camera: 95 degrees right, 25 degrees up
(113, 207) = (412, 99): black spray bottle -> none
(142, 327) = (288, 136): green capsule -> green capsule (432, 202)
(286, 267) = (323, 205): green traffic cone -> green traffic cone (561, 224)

■ **What the exercise asks**:
Retype all the material exactly, missing nothing.

■ **Solution for this exercise**:
camera: 95 degrees right, 25 degrees up
(113, 207) = (412, 99): black spray bottle -> none
(142, 327) = (288, 136): green capsule -> green capsule (432, 202)
(286, 267) = (323, 205): green traffic cone -> green traffic cone (561, 224)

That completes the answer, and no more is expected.